§ **TASK STATEMENT**: The required output is the complete listing, copied word for word.

§ **DATASET EXCERPTS**:
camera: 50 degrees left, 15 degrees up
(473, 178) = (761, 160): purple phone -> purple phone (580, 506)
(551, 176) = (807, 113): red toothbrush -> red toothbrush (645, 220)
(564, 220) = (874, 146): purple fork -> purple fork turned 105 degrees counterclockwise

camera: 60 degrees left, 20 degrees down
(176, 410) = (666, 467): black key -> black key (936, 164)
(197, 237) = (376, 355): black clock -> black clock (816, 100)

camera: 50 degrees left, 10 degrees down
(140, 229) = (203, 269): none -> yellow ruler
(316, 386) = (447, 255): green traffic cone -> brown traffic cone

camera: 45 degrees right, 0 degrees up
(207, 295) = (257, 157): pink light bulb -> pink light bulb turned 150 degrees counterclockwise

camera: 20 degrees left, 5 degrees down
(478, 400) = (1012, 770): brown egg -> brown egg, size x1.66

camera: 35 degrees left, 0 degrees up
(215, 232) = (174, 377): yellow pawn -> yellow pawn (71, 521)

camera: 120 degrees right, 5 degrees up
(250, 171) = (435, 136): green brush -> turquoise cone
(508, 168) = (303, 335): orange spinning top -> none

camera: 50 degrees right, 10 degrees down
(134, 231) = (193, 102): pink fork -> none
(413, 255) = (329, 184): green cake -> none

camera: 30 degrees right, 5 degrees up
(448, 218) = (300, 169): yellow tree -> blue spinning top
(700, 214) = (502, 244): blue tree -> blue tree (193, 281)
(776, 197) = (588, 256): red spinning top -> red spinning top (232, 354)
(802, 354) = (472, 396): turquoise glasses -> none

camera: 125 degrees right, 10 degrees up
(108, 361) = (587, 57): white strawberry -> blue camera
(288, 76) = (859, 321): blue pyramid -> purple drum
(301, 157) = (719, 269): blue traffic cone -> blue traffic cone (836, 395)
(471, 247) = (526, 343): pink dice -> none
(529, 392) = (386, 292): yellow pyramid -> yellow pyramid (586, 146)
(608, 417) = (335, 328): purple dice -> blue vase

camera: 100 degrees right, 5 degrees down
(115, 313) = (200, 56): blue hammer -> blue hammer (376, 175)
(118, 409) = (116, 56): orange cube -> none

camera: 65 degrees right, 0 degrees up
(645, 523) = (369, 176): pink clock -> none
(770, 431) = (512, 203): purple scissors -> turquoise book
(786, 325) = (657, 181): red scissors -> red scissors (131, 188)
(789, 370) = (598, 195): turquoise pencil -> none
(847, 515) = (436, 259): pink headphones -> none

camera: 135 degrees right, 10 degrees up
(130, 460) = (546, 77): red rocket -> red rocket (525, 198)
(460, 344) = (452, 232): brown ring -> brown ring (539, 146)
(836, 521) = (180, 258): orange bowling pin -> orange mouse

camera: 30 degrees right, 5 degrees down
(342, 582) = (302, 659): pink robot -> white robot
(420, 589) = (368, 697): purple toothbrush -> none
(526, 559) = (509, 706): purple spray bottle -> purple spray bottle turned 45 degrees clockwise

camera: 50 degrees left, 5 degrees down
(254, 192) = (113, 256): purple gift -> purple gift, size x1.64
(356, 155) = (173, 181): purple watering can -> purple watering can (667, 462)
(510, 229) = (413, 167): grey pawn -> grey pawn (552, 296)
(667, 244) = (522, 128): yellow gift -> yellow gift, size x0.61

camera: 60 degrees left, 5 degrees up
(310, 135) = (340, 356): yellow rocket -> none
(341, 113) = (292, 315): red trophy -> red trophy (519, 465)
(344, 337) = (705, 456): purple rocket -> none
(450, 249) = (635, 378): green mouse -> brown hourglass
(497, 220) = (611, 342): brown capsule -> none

§ **ANSWER BOX**:
camera: 50 degrees left, 15 degrees up
(473, 178) = (761, 160): purple phone -> purple phone (580, 506)
(551, 176) = (807, 113): red toothbrush -> red toothbrush (645, 220)
(564, 220) = (874, 146): purple fork -> purple fork turned 105 degrees counterclockwise

camera: 60 degrees left, 20 degrees down
(176, 410) = (666, 467): black key -> black key (936, 164)
(197, 237) = (376, 355): black clock -> black clock (816, 100)

camera: 50 degrees left, 10 degrees down
(140, 229) = (203, 269): none -> yellow ruler
(316, 386) = (447, 255): green traffic cone -> brown traffic cone

camera: 45 degrees right, 0 degrees up
(207, 295) = (257, 157): pink light bulb -> pink light bulb turned 150 degrees counterclockwise

camera: 20 degrees left, 5 degrees down
(478, 400) = (1012, 770): brown egg -> brown egg, size x1.66

camera: 35 degrees left, 0 degrees up
(215, 232) = (174, 377): yellow pawn -> yellow pawn (71, 521)

camera: 120 degrees right, 5 degrees up
(250, 171) = (435, 136): green brush -> turquoise cone
(508, 168) = (303, 335): orange spinning top -> none

camera: 50 degrees right, 10 degrees down
(134, 231) = (193, 102): pink fork -> none
(413, 255) = (329, 184): green cake -> none

camera: 30 degrees right, 5 degrees up
(448, 218) = (300, 169): yellow tree -> blue spinning top
(700, 214) = (502, 244): blue tree -> blue tree (193, 281)
(776, 197) = (588, 256): red spinning top -> red spinning top (232, 354)
(802, 354) = (472, 396): turquoise glasses -> none

camera: 125 degrees right, 10 degrees up
(108, 361) = (587, 57): white strawberry -> blue camera
(288, 76) = (859, 321): blue pyramid -> purple drum
(301, 157) = (719, 269): blue traffic cone -> blue traffic cone (836, 395)
(471, 247) = (526, 343): pink dice -> none
(529, 392) = (386, 292): yellow pyramid -> yellow pyramid (586, 146)
(608, 417) = (335, 328): purple dice -> blue vase

camera: 100 degrees right, 5 degrees down
(115, 313) = (200, 56): blue hammer -> blue hammer (376, 175)
(118, 409) = (116, 56): orange cube -> none

camera: 65 degrees right, 0 degrees up
(645, 523) = (369, 176): pink clock -> none
(770, 431) = (512, 203): purple scissors -> turquoise book
(786, 325) = (657, 181): red scissors -> red scissors (131, 188)
(789, 370) = (598, 195): turquoise pencil -> none
(847, 515) = (436, 259): pink headphones -> none

camera: 135 degrees right, 10 degrees up
(130, 460) = (546, 77): red rocket -> red rocket (525, 198)
(460, 344) = (452, 232): brown ring -> brown ring (539, 146)
(836, 521) = (180, 258): orange bowling pin -> orange mouse

camera: 30 degrees right, 5 degrees down
(342, 582) = (302, 659): pink robot -> white robot
(420, 589) = (368, 697): purple toothbrush -> none
(526, 559) = (509, 706): purple spray bottle -> purple spray bottle turned 45 degrees clockwise

camera: 50 degrees left, 5 degrees down
(254, 192) = (113, 256): purple gift -> purple gift, size x1.64
(356, 155) = (173, 181): purple watering can -> purple watering can (667, 462)
(510, 229) = (413, 167): grey pawn -> grey pawn (552, 296)
(667, 244) = (522, 128): yellow gift -> yellow gift, size x0.61

camera: 60 degrees left, 5 degrees up
(310, 135) = (340, 356): yellow rocket -> none
(341, 113) = (292, 315): red trophy -> red trophy (519, 465)
(344, 337) = (705, 456): purple rocket -> none
(450, 249) = (635, 378): green mouse -> brown hourglass
(497, 220) = (611, 342): brown capsule -> none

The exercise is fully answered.